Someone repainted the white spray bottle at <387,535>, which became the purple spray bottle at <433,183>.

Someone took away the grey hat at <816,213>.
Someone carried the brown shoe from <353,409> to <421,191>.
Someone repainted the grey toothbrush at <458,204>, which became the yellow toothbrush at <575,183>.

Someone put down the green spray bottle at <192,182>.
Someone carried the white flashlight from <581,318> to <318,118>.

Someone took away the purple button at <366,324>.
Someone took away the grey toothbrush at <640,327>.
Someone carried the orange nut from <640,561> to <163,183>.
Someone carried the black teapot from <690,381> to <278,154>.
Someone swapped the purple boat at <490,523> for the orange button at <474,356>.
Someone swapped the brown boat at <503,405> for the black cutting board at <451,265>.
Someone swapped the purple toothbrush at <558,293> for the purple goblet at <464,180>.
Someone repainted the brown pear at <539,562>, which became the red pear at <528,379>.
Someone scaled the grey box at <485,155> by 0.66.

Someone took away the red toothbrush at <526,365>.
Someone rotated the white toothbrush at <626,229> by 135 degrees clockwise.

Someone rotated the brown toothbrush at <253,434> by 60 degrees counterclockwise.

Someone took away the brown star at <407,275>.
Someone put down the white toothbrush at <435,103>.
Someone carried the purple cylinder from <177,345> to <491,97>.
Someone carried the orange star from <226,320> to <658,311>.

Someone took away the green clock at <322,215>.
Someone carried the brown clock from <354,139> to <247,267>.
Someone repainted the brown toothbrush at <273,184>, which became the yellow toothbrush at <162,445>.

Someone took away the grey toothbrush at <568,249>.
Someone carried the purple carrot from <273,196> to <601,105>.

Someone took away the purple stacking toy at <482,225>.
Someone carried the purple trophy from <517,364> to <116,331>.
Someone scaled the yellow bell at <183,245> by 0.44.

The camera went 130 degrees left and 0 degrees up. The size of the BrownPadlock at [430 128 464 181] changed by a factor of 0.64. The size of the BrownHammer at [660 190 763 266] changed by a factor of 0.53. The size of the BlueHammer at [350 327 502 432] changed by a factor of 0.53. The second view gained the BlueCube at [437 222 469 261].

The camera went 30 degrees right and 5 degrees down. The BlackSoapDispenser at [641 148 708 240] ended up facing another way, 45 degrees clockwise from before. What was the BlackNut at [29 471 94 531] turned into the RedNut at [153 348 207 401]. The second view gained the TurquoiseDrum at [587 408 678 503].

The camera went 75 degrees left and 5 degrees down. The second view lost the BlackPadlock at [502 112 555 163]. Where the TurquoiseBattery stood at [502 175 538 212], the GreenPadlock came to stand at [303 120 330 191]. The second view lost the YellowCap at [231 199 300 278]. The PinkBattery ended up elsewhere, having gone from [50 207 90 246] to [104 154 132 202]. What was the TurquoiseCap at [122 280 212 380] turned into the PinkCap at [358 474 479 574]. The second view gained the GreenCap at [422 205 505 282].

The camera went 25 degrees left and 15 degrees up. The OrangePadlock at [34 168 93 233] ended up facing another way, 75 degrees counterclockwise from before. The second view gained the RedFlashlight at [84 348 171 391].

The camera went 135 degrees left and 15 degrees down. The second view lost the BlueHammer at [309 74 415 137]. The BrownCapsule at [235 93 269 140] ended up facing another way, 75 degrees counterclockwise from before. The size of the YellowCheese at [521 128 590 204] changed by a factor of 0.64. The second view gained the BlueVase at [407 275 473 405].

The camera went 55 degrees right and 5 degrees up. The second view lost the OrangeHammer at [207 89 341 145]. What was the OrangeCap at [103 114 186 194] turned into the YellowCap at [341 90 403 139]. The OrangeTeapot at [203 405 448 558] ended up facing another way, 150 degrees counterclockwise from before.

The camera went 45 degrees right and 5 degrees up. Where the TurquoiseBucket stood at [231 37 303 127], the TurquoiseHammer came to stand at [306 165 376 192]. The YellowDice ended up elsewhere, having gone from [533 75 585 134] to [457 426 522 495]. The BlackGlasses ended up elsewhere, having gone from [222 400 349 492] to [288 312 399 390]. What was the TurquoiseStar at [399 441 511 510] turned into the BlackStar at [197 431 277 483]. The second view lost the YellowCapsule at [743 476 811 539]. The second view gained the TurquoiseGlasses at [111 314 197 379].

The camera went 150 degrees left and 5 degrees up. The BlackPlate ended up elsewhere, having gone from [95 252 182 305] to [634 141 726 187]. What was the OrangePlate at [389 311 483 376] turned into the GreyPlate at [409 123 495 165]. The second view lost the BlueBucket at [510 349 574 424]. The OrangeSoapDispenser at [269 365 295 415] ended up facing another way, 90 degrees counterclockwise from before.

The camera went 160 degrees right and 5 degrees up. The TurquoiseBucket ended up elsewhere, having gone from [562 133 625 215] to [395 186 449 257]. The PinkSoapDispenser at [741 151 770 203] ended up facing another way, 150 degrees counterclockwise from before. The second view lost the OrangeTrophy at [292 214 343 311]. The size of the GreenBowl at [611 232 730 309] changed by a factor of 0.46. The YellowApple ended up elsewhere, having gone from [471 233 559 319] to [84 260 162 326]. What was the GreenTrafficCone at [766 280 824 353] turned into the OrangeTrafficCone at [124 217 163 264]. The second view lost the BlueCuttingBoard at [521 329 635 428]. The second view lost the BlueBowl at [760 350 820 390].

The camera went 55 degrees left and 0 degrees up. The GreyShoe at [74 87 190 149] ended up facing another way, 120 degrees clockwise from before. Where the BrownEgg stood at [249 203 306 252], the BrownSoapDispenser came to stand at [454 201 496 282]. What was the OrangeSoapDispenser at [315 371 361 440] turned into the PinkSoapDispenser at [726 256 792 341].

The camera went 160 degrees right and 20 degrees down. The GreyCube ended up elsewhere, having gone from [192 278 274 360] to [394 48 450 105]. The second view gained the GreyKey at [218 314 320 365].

════════════════

■ What you need to do: Your task is to reproduce all the material exactly as it stands.

■ Exercise solution:
Someone repainted the white spray bottle at <387,535>, which became the purple spray bottle at <433,183>.

Someone took away the grey hat at <816,213>.
Someone carried the brown shoe from <353,409> to <421,191>.
Someone repainted the grey toothbrush at <458,204>, which became the yellow toothbrush at <575,183>.

Someone put down the green spray bottle at <192,182>.
Someone carried the white flashlight from <581,318> to <318,118>.

Someone took away the purple button at <366,324>.
Someone took away the grey toothbrush at <640,327>.
Someone carried the orange nut from <640,561> to <163,183>.
Someone carried the black teapot from <690,381> to <278,154>.
Someone swapped the purple boat at <490,523> for the orange button at <474,356>.
Someone swapped the brown boat at <503,405> for the black cutting board at <451,265>.
Someone swapped the purple toothbrush at <558,293> for the purple goblet at <464,180>.
Someone repainted the brown pear at <539,562>, which became the red pear at <528,379>.
Someone scaled the grey box at <485,155> by 0.66.

Someone took away the red toothbrush at <526,365>.
Someone rotated the white toothbrush at <626,229> by 135 degrees clockwise.

Someone rotated the brown toothbrush at <253,434> by 60 degrees counterclockwise.

Someone took away the brown star at <407,275>.
Someone put down the white toothbrush at <435,103>.
Someone carried the purple cylinder from <177,345> to <491,97>.
Someone carried the orange star from <226,320> to <658,311>.

Someone took away the green clock at <322,215>.
Someone carried the brown clock from <354,139> to <247,267>.
Someone repainted the brown toothbrush at <273,184>, which became the yellow toothbrush at <162,445>.

Someone took away the grey toothbrush at <568,249>.
Someone carried the purple carrot from <273,196> to <601,105>.

Someone took away the purple stacking toy at <482,225>.
Someone carried the purple trophy from <517,364> to <116,331>.
Someone scaled the yellow bell at <183,245> by 0.44.

The camera went 130 degrees left and 0 degrees up. The size of the BrownPadlock at [430 128 464 181] changed by a factor of 0.64. The size of the BrownHammer at [660 190 763 266] changed by a factor of 0.53. The size of the BlueHammer at [350 327 502 432] changed by a factor of 0.53. The second view gained the BlueCube at [437 222 469 261].

The camera went 30 degrees right and 5 degrees down. The BlackSoapDispenser at [641 148 708 240] ended up facing another way, 45 degrees clockwise from before. What was the BlackNut at [29 471 94 531] turned into the RedNut at [153 348 207 401]. The second view gained the TurquoiseDrum at [587 408 678 503].

The camera went 75 degrees left and 5 degrees down. The second view lost the BlackPadlock at [502 112 555 163]. Where the TurquoiseBattery stood at [502 175 538 212], the GreenPadlock came to stand at [303 120 330 191]. The second view lost the YellowCap at [231 199 300 278]. The PinkBattery ended up elsewhere, having gone from [50 207 90 246] to [104 154 132 202]. What was the TurquoiseCap at [122 280 212 380] turned into the PinkCap at [358 474 479 574]. The second view gained the GreenCap at [422 205 505 282].

The camera went 25 degrees left and 15 degrees up. The OrangePadlock at [34 168 93 233] ended up facing another way, 75 degrees counterclockwise from before. The second view gained the RedFlashlight at [84 348 171 391].

The camera went 135 degrees left and 15 degrees down. The second view lost the BlueHammer at [309 74 415 137]. The BrownCapsule at [235 93 269 140] ended up facing another way, 75 degrees counterclockwise from before. The size of the YellowCheese at [521 128 590 204] changed by a factor of 0.64. The second view gained the BlueVase at [407 275 473 405].

The camera went 55 degrees right and 5 degrees up. The second view lost the OrangeHammer at [207 89 341 145]. What was the OrangeCap at [103 114 186 194] turned into the YellowCap at [341 90 403 139]. The OrangeTeapot at [203 405 448 558] ended up facing another way, 150 degrees counterclockwise from before.

The camera went 45 degrees right and 5 degrees up. Where the TurquoiseBucket stood at [231 37 303 127], the TurquoiseHammer came to stand at [306 165 376 192]. The YellowDice ended up elsewhere, having gone from [533 75 585 134] to [457 426 522 495]. The BlackGlasses ended up elsewhere, having gone from [222 400 349 492] to [288 312 399 390]. What was the TurquoiseStar at [399 441 511 510] turned into the BlackStar at [197 431 277 483]. The second view lost the YellowCapsule at [743 476 811 539]. The second view gained the TurquoiseGlasses at [111 314 197 379].

The camera went 150 degrees left and 5 degrees up. The BlackPlate ended up elsewhere, having gone from [95 252 182 305] to [634 141 726 187]. What was the OrangePlate at [389 311 483 376] turned into the GreyPlate at [409 123 495 165]. The second view lost the BlueBucket at [510 349 574 424]. The OrangeSoapDispenser at [269 365 295 415] ended up facing another way, 90 degrees counterclockwise from before.

The camera went 160 degrees right and 5 degrees up. The TurquoiseBucket ended up elsewhere, having gone from [562 133 625 215] to [395 186 449 257]. The PinkSoapDispenser at [741 151 770 203] ended up facing another way, 150 degrees counterclockwise from before. The second view lost the OrangeTrophy at [292 214 343 311]. The size of the GreenBowl at [611 232 730 309] changed by a factor of 0.46. The YellowApple ended up elsewhere, having gone from [471 233 559 319] to [84 260 162 326]. What was the GreenTrafficCone at [766 280 824 353] turned into the OrangeTrafficCone at [124 217 163 264]. The second view lost the BlueCuttingBoard at [521 329 635 428]. The second view lost the BlueBowl at [760 350 820 390].

The camera went 55 degrees left and 0 degrees up. The GreyShoe at [74 87 190 149] ended up facing another way, 120 degrees clockwise from before. Where the BrownEgg stood at [249 203 306 252], the BrownSoapDispenser came to stand at [454 201 496 282]. What was the OrangeSoapDispenser at [315 371 361 440] turned into the PinkSoapDispenser at [726 256 792 341].

The camera went 160 degrees right and 20 degrees down. The GreyCube ended up elsewhere, having gone from [192 278 274 360] to [394 48 450 105]. The second view gained the GreyKey at [218 314 320 365].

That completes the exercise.